Pictures are not part of the copy. Reproduce all the records exactly.

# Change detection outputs
──────
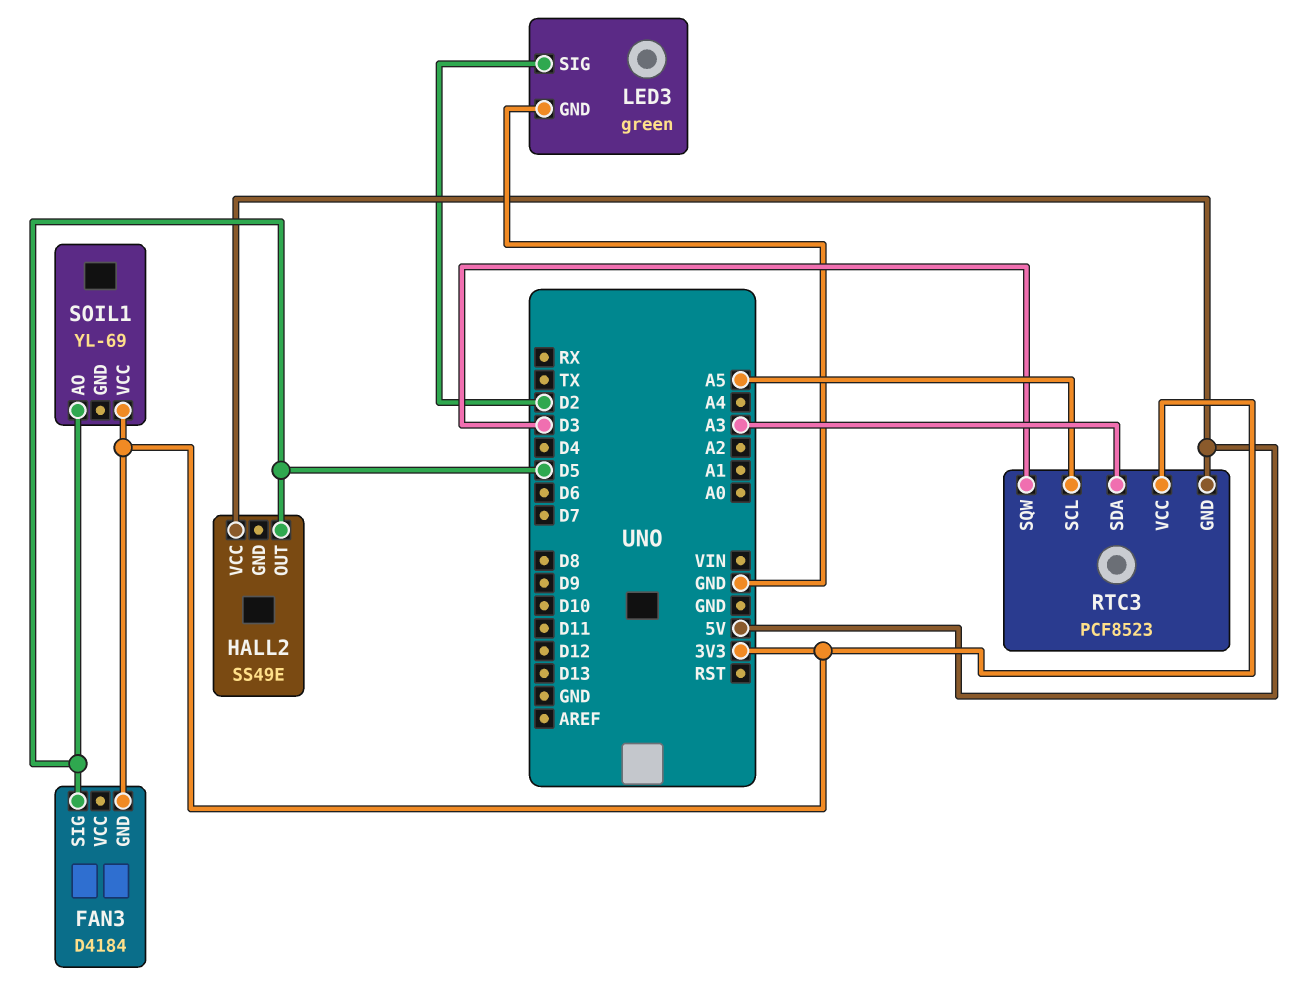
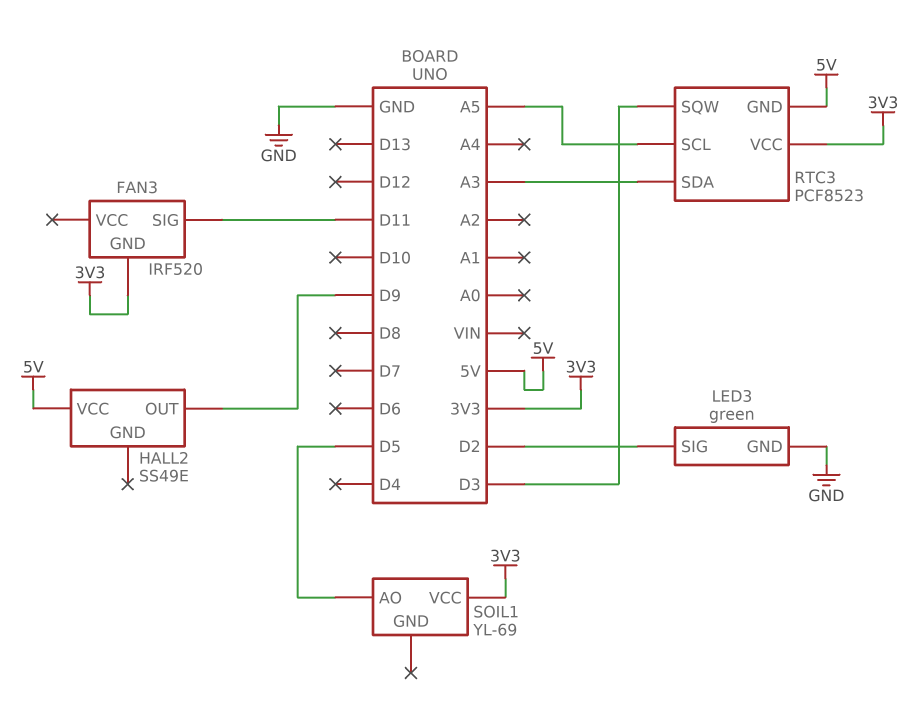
FAN3: D4184 -> IRF520
FAN3 pin SIG: D5 -> D11
HALL2 pin OUT: D5 -> D9

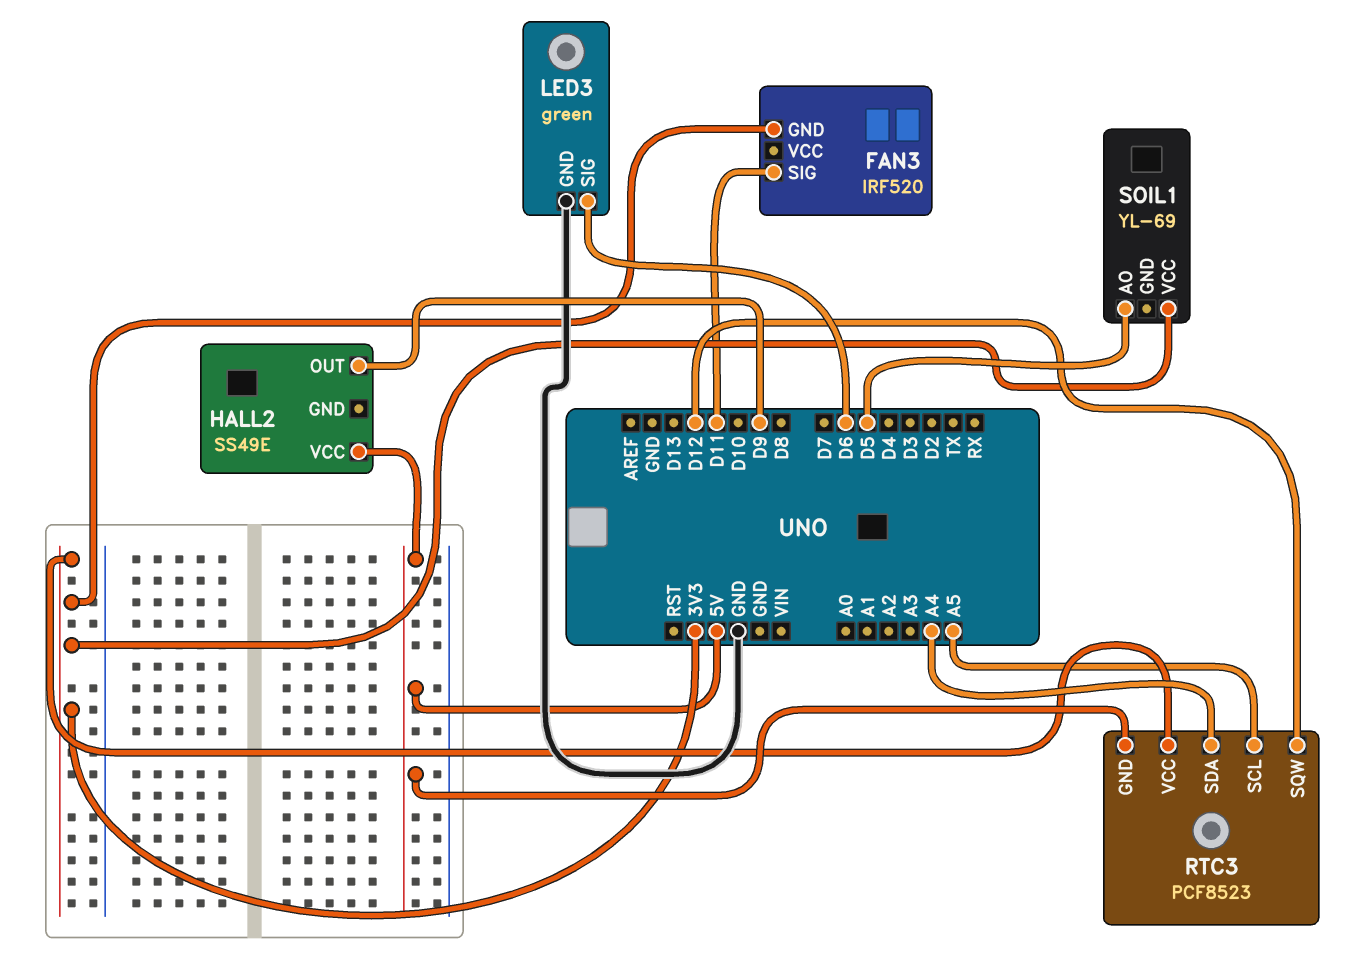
LED3 pin SIG: D2 -> D6
RTC3 pin SDA: A3 -> A4
RTC3 pin SQW: D3 -> D12

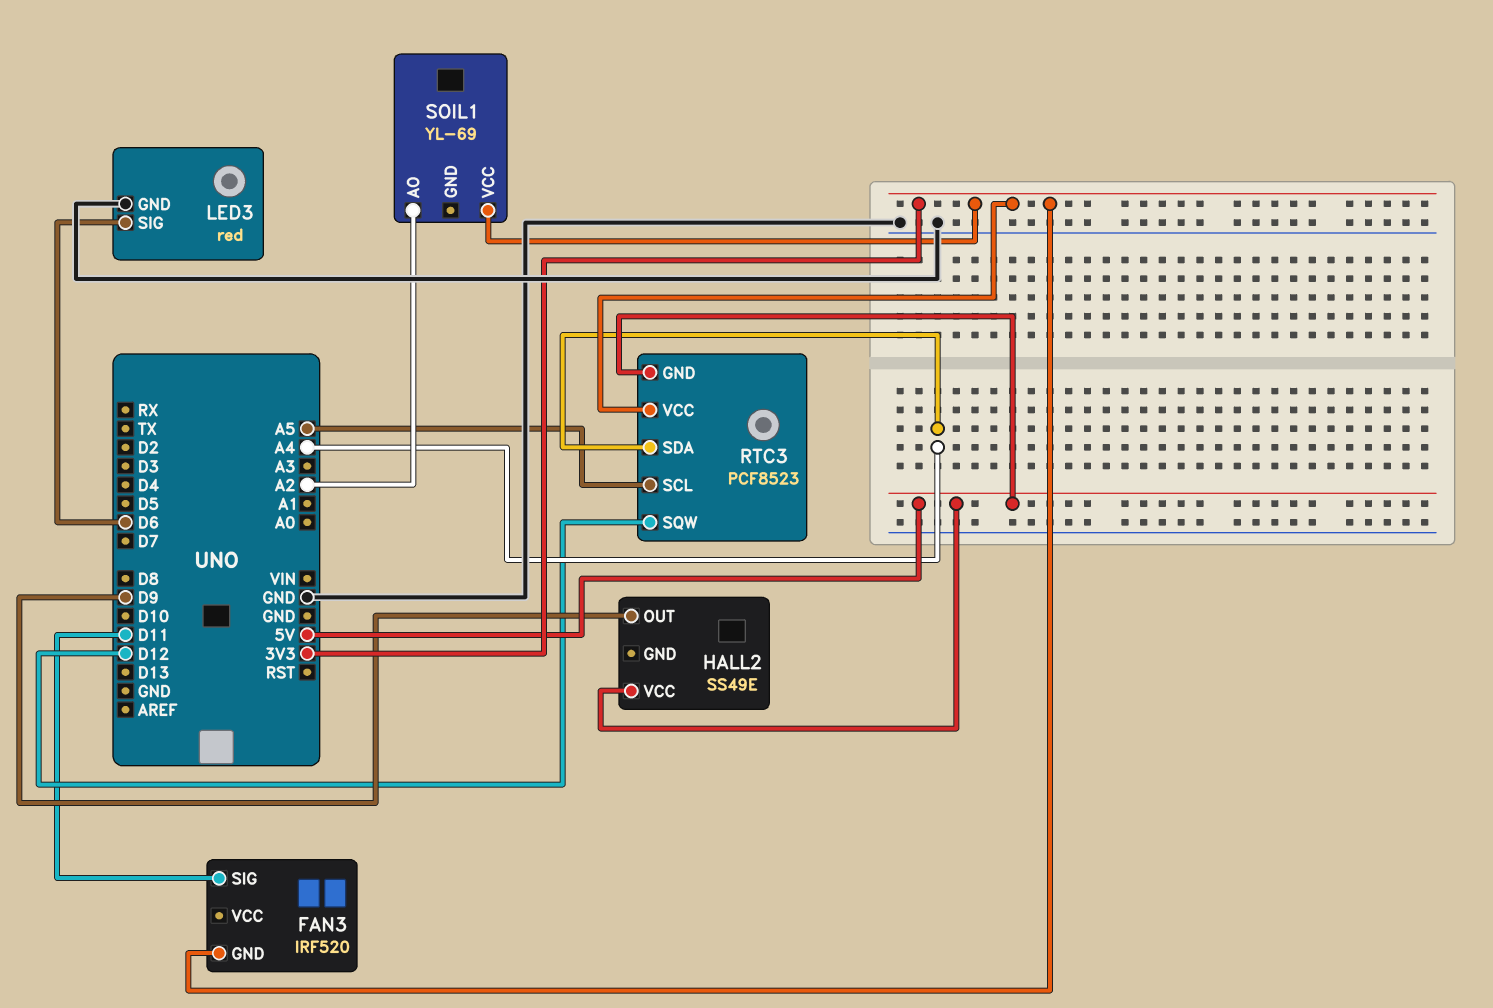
LED3: green -> red
SOIL1 pin AO: D5 -> A2

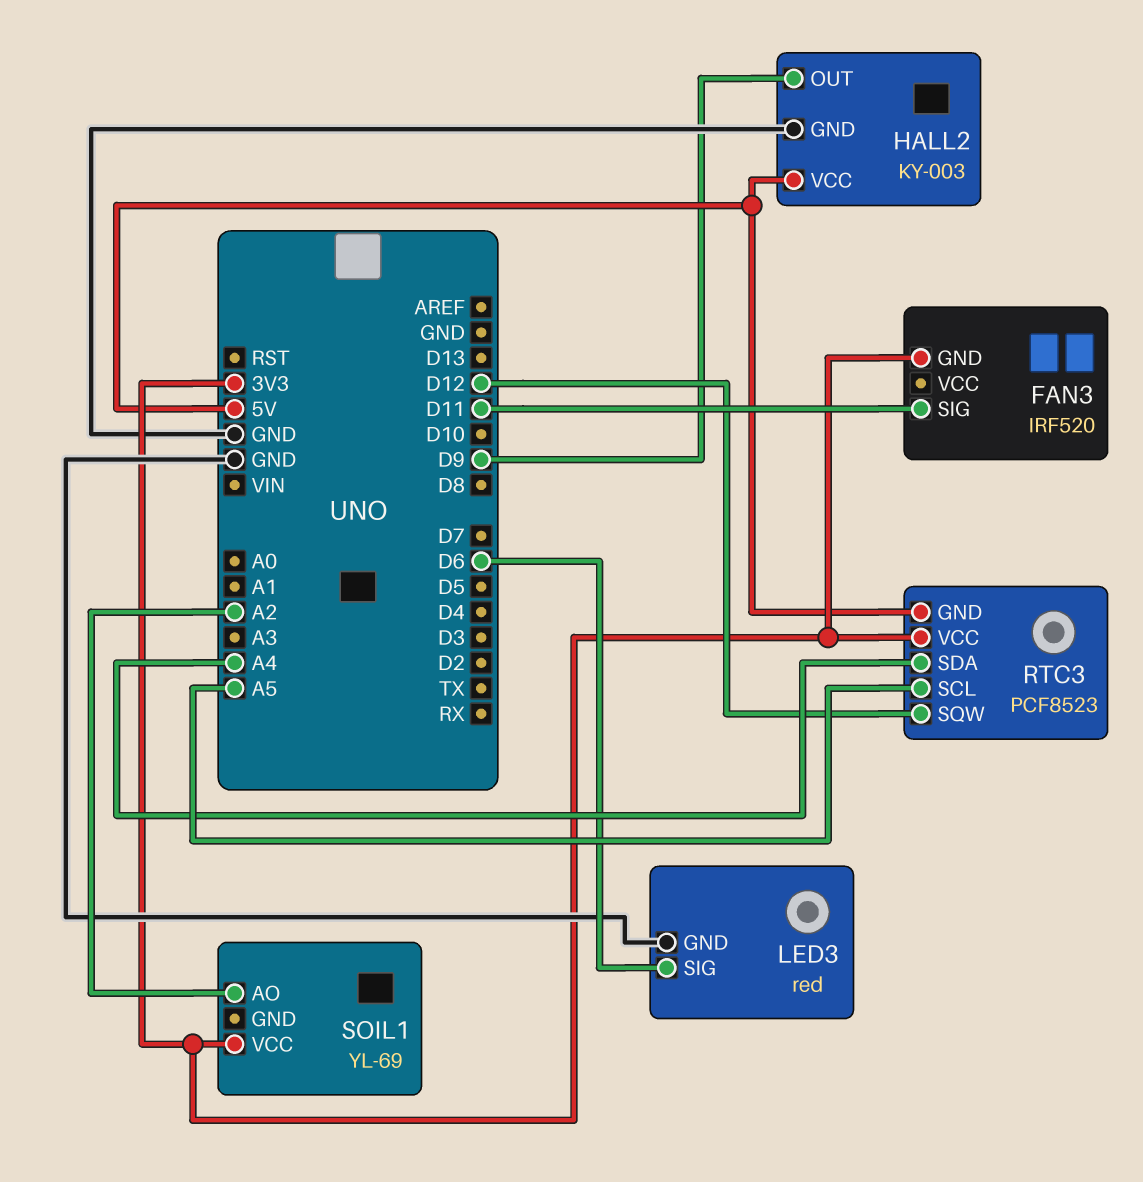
HALL2: SS49E -> KY-003
HALL2 pin GND: none -> GND

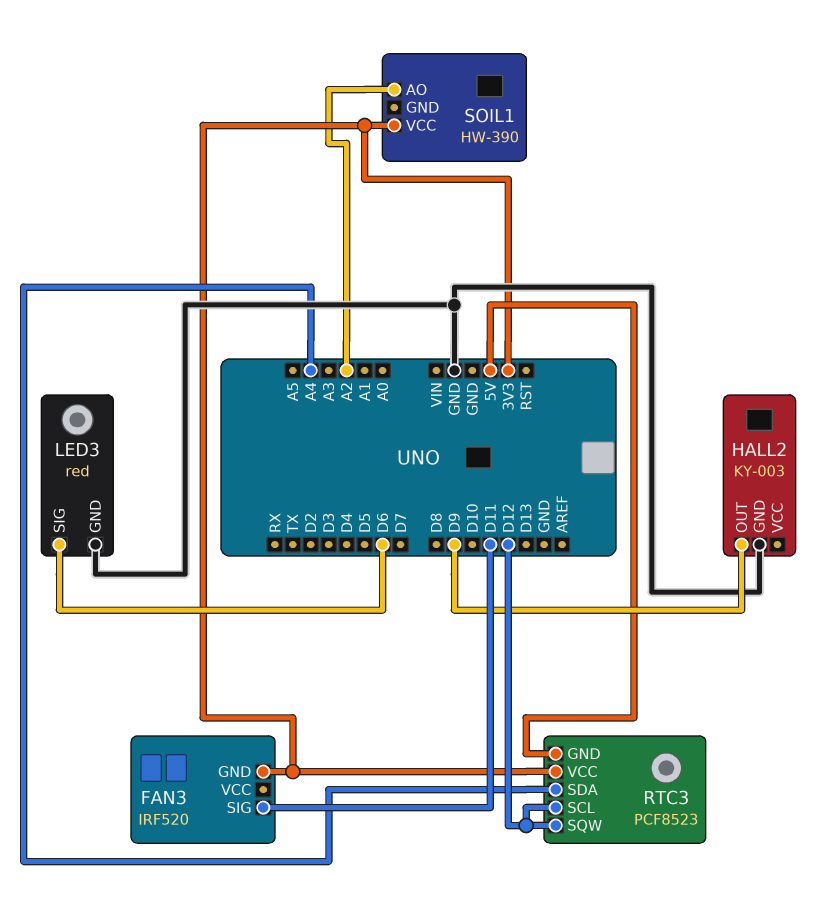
HALL2 pin VCC: 5V -> none
RTC3 pin SCL: A5 -> D12
SOIL1: YL-69 -> HW-390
──────
# Written solution
FAN3: D4184 -> IRF520
FAN3 pin SIG: D5 -> D11
HALL2 pin OUT: D5 -> D9

LED3 pin SIG: D2 -> D6
RTC3 pin SDA: A3 -> A4
RTC3 pin SQW: D3 -> D12

LED3: green -> red
SOIL1 pin AO: D5 -> A2

HALL2: SS49E -> KY-003
HALL2 pin GND: none -> GND

HALL2 pin VCC: 5V -> none
RTC3 pin SCL: A5 -> D12
SOIL1: YL-69 -> HW-390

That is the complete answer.